* **AIM OF THE EXERCISE**
What you return must match the listing below exactly.

* **EXTRACTED ENTRIES**

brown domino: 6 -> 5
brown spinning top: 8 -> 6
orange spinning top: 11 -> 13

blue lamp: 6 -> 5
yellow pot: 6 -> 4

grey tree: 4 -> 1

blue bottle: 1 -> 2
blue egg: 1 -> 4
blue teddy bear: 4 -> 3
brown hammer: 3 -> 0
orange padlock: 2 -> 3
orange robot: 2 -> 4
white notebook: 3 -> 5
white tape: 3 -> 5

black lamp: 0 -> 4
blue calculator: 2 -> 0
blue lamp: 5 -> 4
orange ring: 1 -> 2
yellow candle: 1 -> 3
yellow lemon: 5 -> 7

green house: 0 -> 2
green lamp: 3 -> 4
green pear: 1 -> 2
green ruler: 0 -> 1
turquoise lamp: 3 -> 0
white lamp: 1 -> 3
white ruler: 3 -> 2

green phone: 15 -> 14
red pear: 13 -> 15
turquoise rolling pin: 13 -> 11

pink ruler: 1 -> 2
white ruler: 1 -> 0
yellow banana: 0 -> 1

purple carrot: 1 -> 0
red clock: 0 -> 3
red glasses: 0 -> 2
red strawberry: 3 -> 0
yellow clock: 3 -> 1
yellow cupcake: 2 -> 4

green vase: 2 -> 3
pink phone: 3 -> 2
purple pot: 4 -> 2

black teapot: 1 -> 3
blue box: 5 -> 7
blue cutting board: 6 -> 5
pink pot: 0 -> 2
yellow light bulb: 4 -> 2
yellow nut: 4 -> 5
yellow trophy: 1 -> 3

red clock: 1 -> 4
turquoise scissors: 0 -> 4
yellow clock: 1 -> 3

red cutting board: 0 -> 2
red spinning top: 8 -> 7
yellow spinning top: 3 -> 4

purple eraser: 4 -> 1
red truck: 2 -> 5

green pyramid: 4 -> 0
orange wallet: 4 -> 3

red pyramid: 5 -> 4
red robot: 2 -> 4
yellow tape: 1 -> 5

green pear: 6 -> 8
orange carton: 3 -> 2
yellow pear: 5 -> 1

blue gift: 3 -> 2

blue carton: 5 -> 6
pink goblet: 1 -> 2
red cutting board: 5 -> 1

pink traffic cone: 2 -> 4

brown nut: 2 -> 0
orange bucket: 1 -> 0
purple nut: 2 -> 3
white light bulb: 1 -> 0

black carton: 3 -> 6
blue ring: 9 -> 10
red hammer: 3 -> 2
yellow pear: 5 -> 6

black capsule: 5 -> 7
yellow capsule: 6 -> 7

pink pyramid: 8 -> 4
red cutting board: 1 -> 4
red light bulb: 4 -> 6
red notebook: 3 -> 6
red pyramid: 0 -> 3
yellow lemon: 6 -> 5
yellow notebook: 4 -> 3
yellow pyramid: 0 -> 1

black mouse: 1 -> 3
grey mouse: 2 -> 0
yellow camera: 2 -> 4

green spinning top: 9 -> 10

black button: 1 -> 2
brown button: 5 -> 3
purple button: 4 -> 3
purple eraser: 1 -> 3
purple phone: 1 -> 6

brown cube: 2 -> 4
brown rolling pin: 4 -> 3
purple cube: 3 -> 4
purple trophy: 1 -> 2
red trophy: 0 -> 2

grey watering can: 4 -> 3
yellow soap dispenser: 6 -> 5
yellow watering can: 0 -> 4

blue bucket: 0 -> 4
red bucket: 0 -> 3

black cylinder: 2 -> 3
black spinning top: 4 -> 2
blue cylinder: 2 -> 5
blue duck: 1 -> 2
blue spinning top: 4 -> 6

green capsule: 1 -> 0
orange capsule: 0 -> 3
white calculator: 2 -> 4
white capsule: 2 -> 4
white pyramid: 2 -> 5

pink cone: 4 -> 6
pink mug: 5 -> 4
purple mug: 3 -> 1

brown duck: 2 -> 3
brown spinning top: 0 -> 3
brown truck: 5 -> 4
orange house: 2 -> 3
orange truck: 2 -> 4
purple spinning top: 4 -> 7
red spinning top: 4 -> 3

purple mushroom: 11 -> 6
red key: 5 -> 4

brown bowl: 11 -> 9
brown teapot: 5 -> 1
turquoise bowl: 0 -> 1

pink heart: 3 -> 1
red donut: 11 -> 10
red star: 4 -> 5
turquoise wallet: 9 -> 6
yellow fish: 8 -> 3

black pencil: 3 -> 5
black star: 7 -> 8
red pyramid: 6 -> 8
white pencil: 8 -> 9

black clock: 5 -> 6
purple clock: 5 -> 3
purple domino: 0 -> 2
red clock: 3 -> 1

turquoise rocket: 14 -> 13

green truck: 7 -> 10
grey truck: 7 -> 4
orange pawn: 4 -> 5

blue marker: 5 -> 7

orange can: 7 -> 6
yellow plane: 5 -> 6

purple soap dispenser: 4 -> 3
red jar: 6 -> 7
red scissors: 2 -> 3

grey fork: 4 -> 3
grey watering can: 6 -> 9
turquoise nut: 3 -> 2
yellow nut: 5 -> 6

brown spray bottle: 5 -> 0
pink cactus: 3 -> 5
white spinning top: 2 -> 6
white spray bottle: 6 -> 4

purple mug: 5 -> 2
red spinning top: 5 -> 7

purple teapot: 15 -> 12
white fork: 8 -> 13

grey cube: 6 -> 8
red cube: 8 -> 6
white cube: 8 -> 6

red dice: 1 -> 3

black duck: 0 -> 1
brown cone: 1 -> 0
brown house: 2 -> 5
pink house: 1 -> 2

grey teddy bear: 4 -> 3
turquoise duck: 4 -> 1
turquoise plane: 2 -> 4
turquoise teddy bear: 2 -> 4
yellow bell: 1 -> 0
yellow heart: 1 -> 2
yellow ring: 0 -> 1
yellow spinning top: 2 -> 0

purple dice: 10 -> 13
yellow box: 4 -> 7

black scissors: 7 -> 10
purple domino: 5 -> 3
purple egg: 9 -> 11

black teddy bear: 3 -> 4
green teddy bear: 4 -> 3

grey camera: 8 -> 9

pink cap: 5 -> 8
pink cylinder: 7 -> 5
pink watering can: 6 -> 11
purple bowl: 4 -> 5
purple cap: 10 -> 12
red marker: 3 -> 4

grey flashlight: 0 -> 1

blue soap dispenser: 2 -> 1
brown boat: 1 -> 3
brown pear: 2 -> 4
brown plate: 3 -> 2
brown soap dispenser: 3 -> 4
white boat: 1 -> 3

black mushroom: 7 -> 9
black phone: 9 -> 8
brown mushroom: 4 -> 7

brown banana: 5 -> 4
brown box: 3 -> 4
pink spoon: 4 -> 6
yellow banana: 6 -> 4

* **SOLUTION**
brown domino: 6 -> 5
brown spinning top: 8 -> 6
orange spinning top: 11 -> 13

blue lamp: 6 -> 5
yellow pot: 6 -> 4

grey tree: 4 -> 1

blue bottle: 1 -> 2
blue egg: 1 -> 4
blue teddy bear: 4 -> 3
brown hammer: 3 -> 0
orange padlock: 2 -> 3
orange robot: 2 -> 4
white notebook: 3 -> 5
white tape: 3 -> 5

black lamp: 0 -> 4
blue calculator: 2 -> 0
blue lamp: 5 -> 4
orange ring: 1 -> 2
yellow candle: 1 -> 3
yellow lemon: 5 -> 7

green house: 0 -> 2
green lamp: 3 -> 4
green pear: 1 -> 2
green ruler: 0 -> 1
turquoise lamp: 3 -> 0
white lamp: 1 -> 3
white ruler: 3 -> 2

green phone: 15 -> 14
red pear: 13 -> 15
turquoise rolling pin: 13 -> 11

pink ruler: 1 -> 2
white ruler: 1 -> 0
yellow banana: 0 -> 1

purple carrot: 1 -> 0
red clock: 0 -> 3
red glasses: 0 -> 2
red strawberry: 3 -> 0
yellow clock: 3 -> 1
yellow cupcake: 2 -> 4

green vase: 2 -> 3
pink phone: 3 -> 2
purple pot: 4 -> 2

black teapot: 1 -> 3
blue box: 5 -> 7
blue cutting board: 6 -> 5
pink pot: 0 -> 2
yellow light bulb: 4 -> 2
yellow nut: 4 -> 5
yellow trophy: 1 -> 3

red clock: 1 -> 4
turquoise scissors: 0 -> 4
yellow clock: 1 -> 3

red cutting board: 0 -> 2
red spinning top: 8 -> 7
yellow spinning top: 3 -> 4

purple eraser: 4 -> 1
red truck: 2 -> 5

green pyramid: 4 -> 0
orange wallet: 4 -> 3

red pyramid: 5 -> 4
red robot: 2 -> 4
yellow tape: 1 -> 5

green pear: 6 -> 8
orange carton: 3 -> 2
yellow pear: 5 -> 1

blue gift: 3 -> 2

blue carton: 5 -> 6
pink goblet: 1 -> 2
red cutting board: 5 -> 1

pink traffic cone: 2 -> 4

brown nut: 2 -> 0
orange bucket: 1 -> 0
purple nut: 2 -> 3
white light bulb: 1 -> 0

black carton: 3 -> 6
blue ring: 9 -> 10
red hammer: 3 -> 2
yellow pear: 5 -> 6

black capsule: 5 -> 7
yellow capsule: 6 -> 7

pink pyramid: 8 -> 4
red cutting board: 1 -> 4
red light bulb: 4 -> 6
red notebook: 3 -> 6
red pyramid: 0 -> 3
yellow lemon: 6 -> 5
yellow notebook: 4 -> 3
yellow pyramid: 0 -> 1

black mouse: 1 -> 3
grey mouse: 2 -> 0
yellow camera: 2 -> 4

green spinning top: 9 -> 10

black button: 1 -> 2
brown button: 5 -> 3
purple button: 4 -> 3
purple eraser: 1 -> 3
purple phone: 1 -> 6

brown cube: 2 -> 4
brown rolling pin: 4 -> 3
purple cube: 3 -> 4
purple trophy: 1 -> 2
red trophy: 0 -> 2

grey watering can: 4 -> 3
yellow soap dispenser: 6 -> 5
yellow watering can: 0 -> 4

blue bucket: 0 -> 4
red bucket: 0 -> 3

black cylinder: 2 -> 3
black spinning top: 4 -> 2
blue cylinder: 2 -> 5
blue duck: 1 -> 2
blue spinning top: 4 -> 6

green capsule: 1 -> 0
orange capsule: 0 -> 3
white calculator: 2 -> 4
white capsule: 2 -> 4
white pyramid: 2 -> 5

pink cone: 4 -> 6
pink mug: 5 -> 4
purple mug: 3 -> 1

brown duck: 2 -> 3
brown spinning top: 0 -> 3
brown truck: 5 -> 4
orange house: 2 -> 3
orange truck: 2 -> 4
purple spinning top: 4 -> 7
red spinning top: 4 -> 3

purple mushroom: 11 -> 6
red key: 5 -> 4

brown bowl: 11 -> 9
brown teapot: 5 -> 1
turquoise bowl: 0 -> 1

pink heart: 3 -> 1
red donut: 11 -> 10
red star: 4 -> 5
turquoise wallet: 9 -> 6
yellow fish: 8 -> 3

black pencil: 3 -> 5
black star: 7 -> 8
red pyramid: 6 -> 8
white pencil: 8 -> 9

black clock: 5 -> 6
purple clock: 5 -> 3
purple domino: 0 -> 2
red clock: 3 -> 1

turquoise rocket: 14 -> 13

green truck: 7 -> 10
grey truck: 7 -> 4
orange pawn: 4 -> 5

blue marker: 5 -> 7

orange can: 7 -> 6
yellow plane: 5 -> 6

purple soap dispenser: 4 -> 3
red jar: 6 -> 7
red scissors: 2 -> 3

grey fork: 4 -> 3
grey watering can: 6 -> 9
turquoise nut: 3 -> 2
yellow nut: 5 -> 6

brown spray bottle: 5 -> 0
pink cactus: 3 -> 5
white spinning top: 2 -> 6
white spray bottle: 6 -> 4

purple mug: 5 -> 2
red spinning top: 5 -> 7

purple teapot: 15 -> 12
white fork: 8 -> 13

grey cube: 6 -> 8
red cube: 8 -> 6
white cube: 8 -> 6

red dice: 1 -> 3

black duck: 0 -> 1
brown cone: 1 -> 0
brown house: 2 -> 5
pink house: 1 -> 2

grey teddy bear: 4 -> 3
turquoise duck: 4 -> 1
turquoise plane: 2 -> 4
turquoise teddy bear: 2 -> 4
yellow bell: 1 -> 0
yellow heart: 1 -> 2
yellow ring: 0 -> 1
yellow spinning top: 2 -> 0

purple dice: 10 -> 13
yellow box: 4 -> 7

black scissors: 7 -> 10
purple domino: 5 -> 3
purple egg: 9 -> 11

black teddy bear: 3 -> 4
green teddy bear: 4 -> 3

grey camera: 8 -> 9

pink cap: 5 -> 8
pink cylinder: 7 -> 5
pink watering can: 6 -> 11
purple bowl: 4 -> 5
purple cap: 10 -> 12
red marker: 3 -> 4

grey flashlight: 0 -> 1

blue soap dispenser: 2 -> 1
brown boat: 1 -> 3
brown pear: 2 -> 4
brown plate: 3 -> 2
brown soap dispenser: 3 -> 4
white boat: 1 -> 3

black mushroom: 7 -> 9
black phone: 9 -> 8
brown mushroom: 4 -> 7

brown banana: 5 -> 4
brown box: 3 -> 4
pink spoon: 4 -> 6
yellow banana: 6 -> 4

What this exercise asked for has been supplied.